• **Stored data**
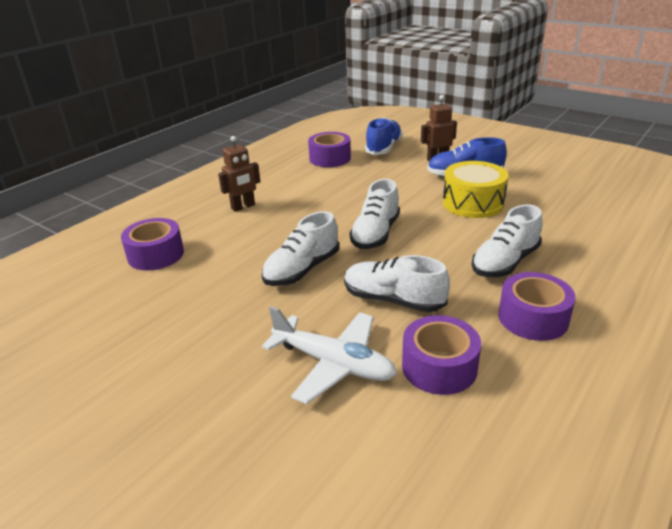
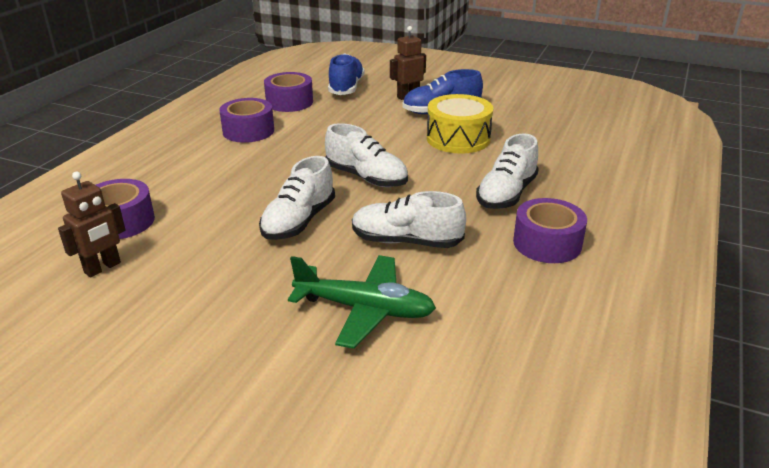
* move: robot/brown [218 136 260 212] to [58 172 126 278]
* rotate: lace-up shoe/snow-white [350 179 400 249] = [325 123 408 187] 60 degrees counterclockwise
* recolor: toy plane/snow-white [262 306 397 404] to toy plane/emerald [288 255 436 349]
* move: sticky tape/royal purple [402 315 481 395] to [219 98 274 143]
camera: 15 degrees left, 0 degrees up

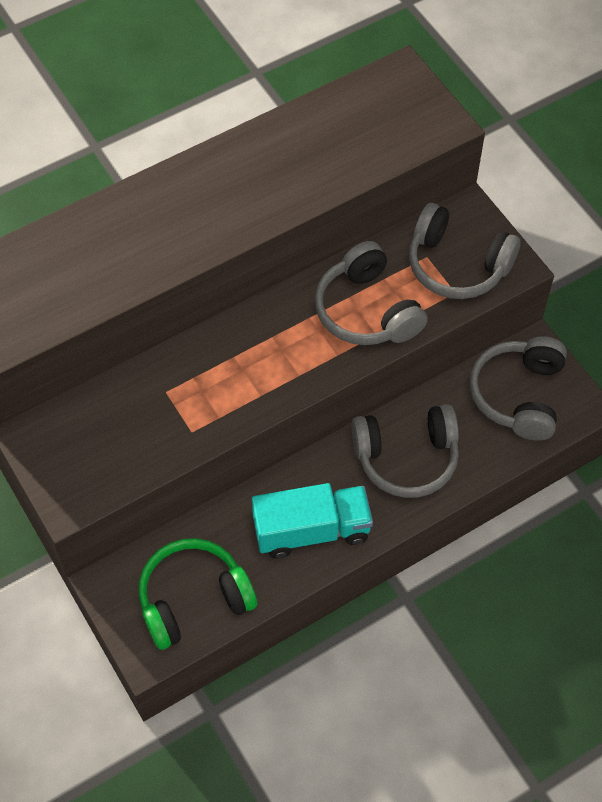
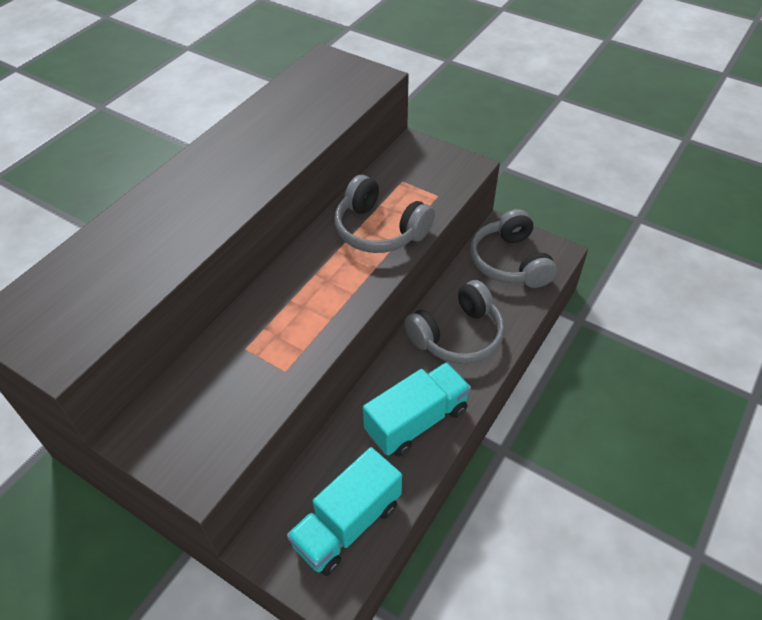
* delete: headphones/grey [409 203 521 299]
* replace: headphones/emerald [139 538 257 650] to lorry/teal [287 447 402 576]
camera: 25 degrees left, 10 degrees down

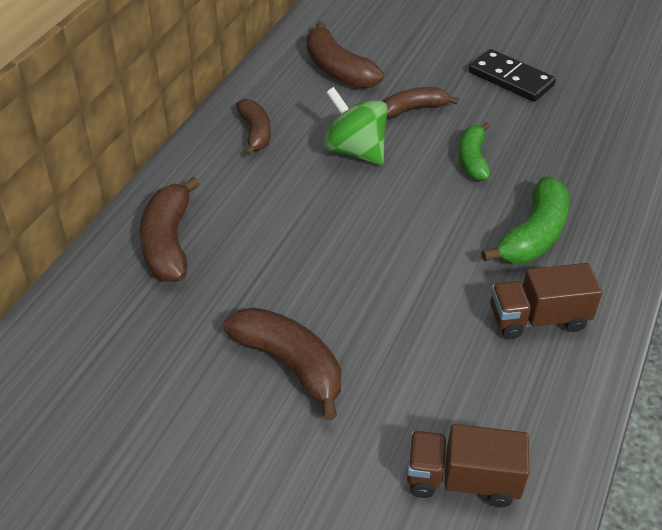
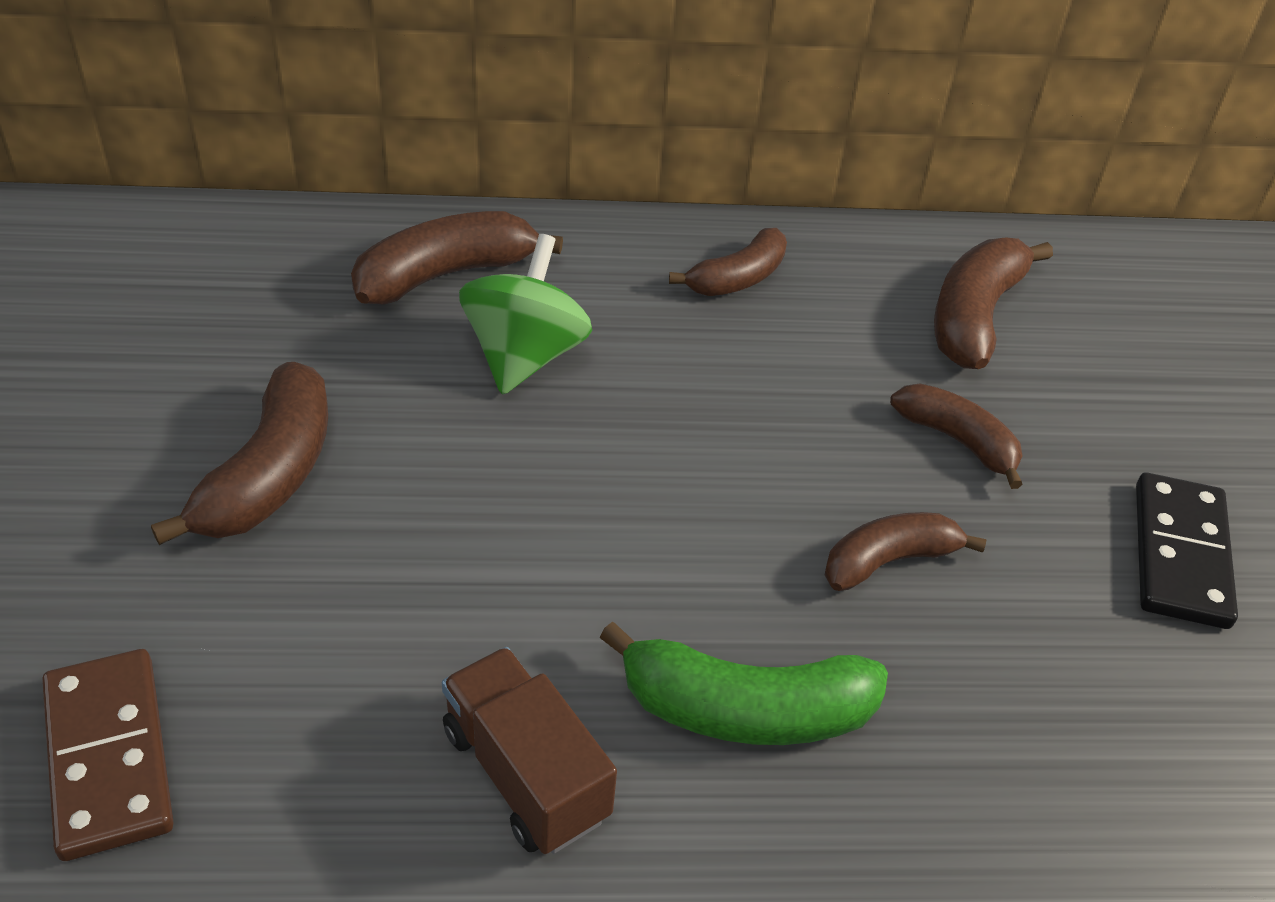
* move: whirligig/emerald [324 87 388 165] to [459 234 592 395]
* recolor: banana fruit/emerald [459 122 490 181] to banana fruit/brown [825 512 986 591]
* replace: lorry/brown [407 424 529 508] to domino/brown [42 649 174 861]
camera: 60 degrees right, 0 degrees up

• **TASK STATEMENT**
Scan the records above for the word "emerald" and return every line where it occurs.

• **TASK SOLUTION**
* recolor: toy plane/snow-white [262 306 397 404] to toy plane/emerald [288 255 436 349]
* replace: headphones/emerald [139 538 257 650] to lorry/teal [287 447 402 576]
* move: whirligig/emerald [324 87 388 165] to [459 234 592 395]
* recolor: banana fruit/emerald [459 122 490 181] to banana fruit/brown [825 512 986 591]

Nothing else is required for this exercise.